SUPPLIED MATERIAL:

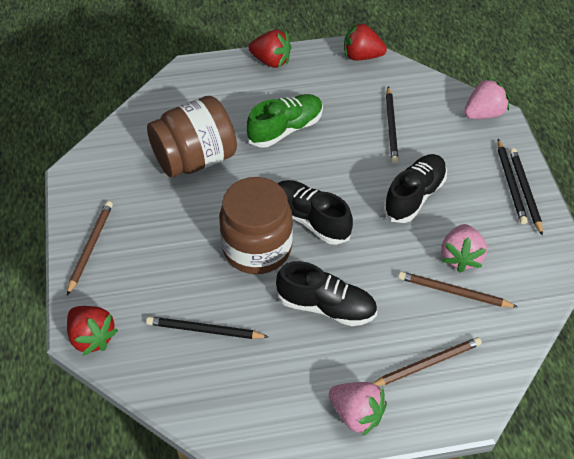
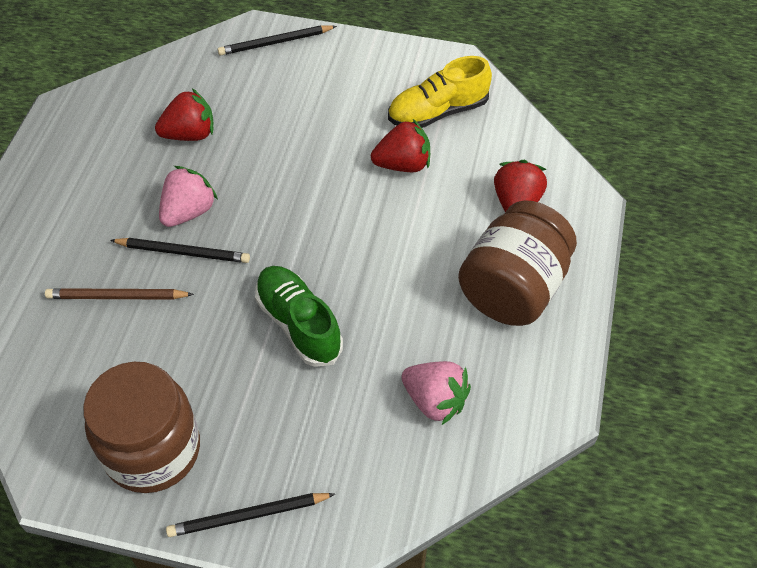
black pencil: 4 -> 3
black shoe: 3 -> 0
brown pencil: 3 -> 1
pink strawberry: 3 -> 2
yellow shoe: 0 -> 1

TASK OBJECTIVE: Your answer must consist only of the lines from the one with "black shoe: 3 -> 0" through the final line of the entries, each retyped exactly.

RESPONSE TO THE TASK:
black shoe: 3 -> 0
brown pencil: 3 -> 1
pink strawberry: 3 -> 2
yellow shoe: 0 -> 1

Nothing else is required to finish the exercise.